[What this task involves] The required output is the line containing "(371, 275) = (233, 176): grey" followed by each line through the end of the data below, repeated exactly and with nothing added.

[Input data]
────────────────────────────────────────

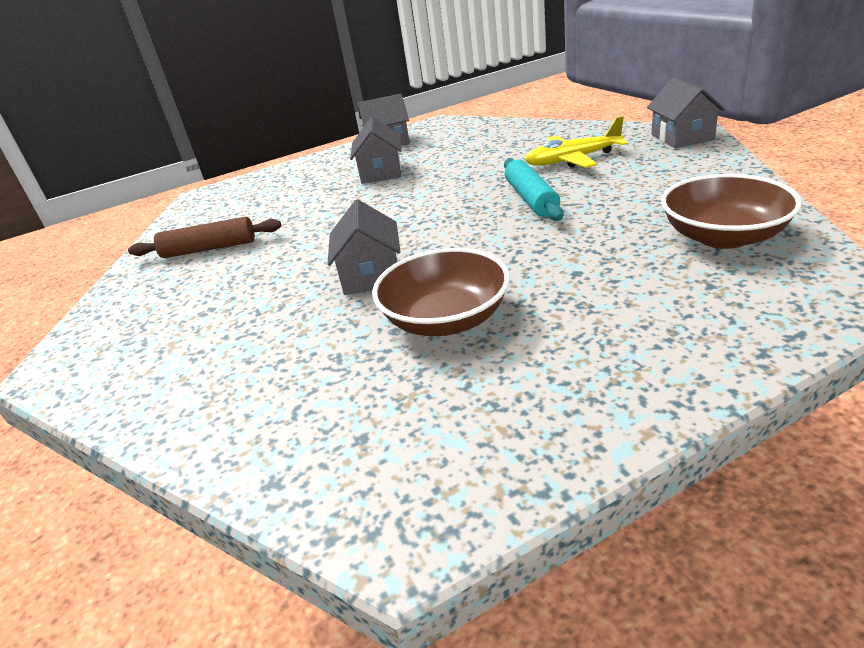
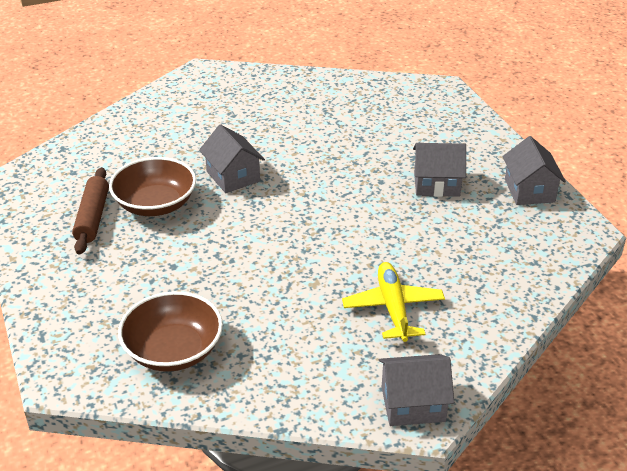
camera: 90 degrees right, 5 degrees up
(209, 249) = (325, 104): brown rolling pin -> brown rolling pin (92, 217)
(371, 275) = (233, 176): grey house -> grey house turned 60 degrees clockwise
(531, 199) = (313, 265): turquoise rolling pin -> none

────────────────────────────────────────

[Written answer]
(371, 275) = (233, 176): grey house -> grey house turned 60 degrees clockwise
(531, 199) = (313, 265): turquoise rolling pin -> none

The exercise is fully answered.